Coordinate-based object records:
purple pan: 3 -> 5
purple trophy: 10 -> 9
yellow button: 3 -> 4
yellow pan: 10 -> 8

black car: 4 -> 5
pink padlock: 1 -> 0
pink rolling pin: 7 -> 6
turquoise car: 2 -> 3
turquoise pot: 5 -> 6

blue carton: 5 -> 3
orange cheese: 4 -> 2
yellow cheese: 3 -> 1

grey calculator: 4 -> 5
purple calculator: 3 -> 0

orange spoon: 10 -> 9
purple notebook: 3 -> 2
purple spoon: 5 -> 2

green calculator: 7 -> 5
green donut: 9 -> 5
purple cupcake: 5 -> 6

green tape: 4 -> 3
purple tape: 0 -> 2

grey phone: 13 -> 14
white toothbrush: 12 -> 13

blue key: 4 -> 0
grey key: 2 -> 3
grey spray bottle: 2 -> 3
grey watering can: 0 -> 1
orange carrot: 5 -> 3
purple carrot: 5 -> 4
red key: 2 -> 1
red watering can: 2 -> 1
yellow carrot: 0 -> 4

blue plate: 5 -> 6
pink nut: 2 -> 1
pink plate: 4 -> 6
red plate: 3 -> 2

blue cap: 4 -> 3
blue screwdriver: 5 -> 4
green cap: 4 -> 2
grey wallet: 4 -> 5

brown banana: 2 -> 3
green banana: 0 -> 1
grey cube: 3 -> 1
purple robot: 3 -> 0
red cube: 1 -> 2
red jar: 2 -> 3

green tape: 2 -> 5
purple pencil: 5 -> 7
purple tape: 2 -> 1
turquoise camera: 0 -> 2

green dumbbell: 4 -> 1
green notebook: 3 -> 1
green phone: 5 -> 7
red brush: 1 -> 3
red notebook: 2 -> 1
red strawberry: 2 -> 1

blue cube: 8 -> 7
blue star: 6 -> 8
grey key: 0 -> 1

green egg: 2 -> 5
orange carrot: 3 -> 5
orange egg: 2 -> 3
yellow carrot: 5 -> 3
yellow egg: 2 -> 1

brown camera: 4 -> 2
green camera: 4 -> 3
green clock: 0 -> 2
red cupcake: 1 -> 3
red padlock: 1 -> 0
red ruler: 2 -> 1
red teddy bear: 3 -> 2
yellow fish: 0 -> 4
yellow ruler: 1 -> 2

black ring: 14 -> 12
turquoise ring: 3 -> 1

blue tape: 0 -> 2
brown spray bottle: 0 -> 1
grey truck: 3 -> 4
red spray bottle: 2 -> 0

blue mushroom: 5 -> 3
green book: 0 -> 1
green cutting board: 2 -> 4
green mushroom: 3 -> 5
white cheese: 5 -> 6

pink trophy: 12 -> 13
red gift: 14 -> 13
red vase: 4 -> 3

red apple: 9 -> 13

* **TASK GOAL**: Copy out every line of the records that the string "carrot" appears in.

* **ANSWER TO THIS TASK**:
orange carrot: 5 -> 3
purple carrot: 5 -> 4
yellow carrot: 0 -> 4
orange carrot: 3 -> 5
yellow carrot: 5 -> 3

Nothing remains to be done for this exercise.